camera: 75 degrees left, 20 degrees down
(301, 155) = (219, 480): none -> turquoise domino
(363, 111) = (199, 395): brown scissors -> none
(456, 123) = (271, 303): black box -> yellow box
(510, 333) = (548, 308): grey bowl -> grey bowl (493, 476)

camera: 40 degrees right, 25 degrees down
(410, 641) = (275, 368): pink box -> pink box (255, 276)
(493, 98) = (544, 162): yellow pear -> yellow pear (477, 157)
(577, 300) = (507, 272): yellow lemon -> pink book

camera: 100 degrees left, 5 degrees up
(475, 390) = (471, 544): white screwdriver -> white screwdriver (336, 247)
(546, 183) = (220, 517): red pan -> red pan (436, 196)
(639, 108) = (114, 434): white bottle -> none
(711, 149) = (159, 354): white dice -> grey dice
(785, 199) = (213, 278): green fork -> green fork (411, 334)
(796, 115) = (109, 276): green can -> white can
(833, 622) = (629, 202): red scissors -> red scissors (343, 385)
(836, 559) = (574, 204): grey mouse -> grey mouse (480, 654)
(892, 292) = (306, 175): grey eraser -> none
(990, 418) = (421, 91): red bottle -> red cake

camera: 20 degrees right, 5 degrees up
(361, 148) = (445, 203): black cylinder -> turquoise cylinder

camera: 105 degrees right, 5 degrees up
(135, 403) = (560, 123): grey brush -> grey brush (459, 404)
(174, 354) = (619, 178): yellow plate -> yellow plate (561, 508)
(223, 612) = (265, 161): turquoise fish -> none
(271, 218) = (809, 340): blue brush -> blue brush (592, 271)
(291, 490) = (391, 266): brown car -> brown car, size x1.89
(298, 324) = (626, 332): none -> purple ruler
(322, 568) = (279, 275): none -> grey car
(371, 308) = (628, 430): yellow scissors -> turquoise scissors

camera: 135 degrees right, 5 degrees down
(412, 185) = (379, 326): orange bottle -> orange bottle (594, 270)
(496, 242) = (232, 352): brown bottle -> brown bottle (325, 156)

▶ **To do**
Pull out every line from the one with "(361, 148) = (445, 203): black" to the end of the listing, and output only those.

▶ **Task result**
(361, 148) = (445, 203): black cylinder -> turquoise cylinder

camera: 105 degrees right, 5 degrees up
(135, 403) = (560, 123): grey brush -> grey brush (459, 404)
(174, 354) = (619, 178): yellow plate -> yellow plate (561, 508)
(223, 612) = (265, 161): turquoise fish -> none
(271, 218) = (809, 340): blue brush -> blue brush (592, 271)
(291, 490) = (391, 266): brown car -> brown car, size x1.89
(298, 324) = (626, 332): none -> purple ruler
(322, 568) = (279, 275): none -> grey car
(371, 308) = (628, 430): yellow scissors -> turquoise scissors

camera: 135 degrees right, 5 degrees down
(412, 185) = (379, 326): orange bottle -> orange bottle (594, 270)
(496, 242) = (232, 352): brown bottle -> brown bottle (325, 156)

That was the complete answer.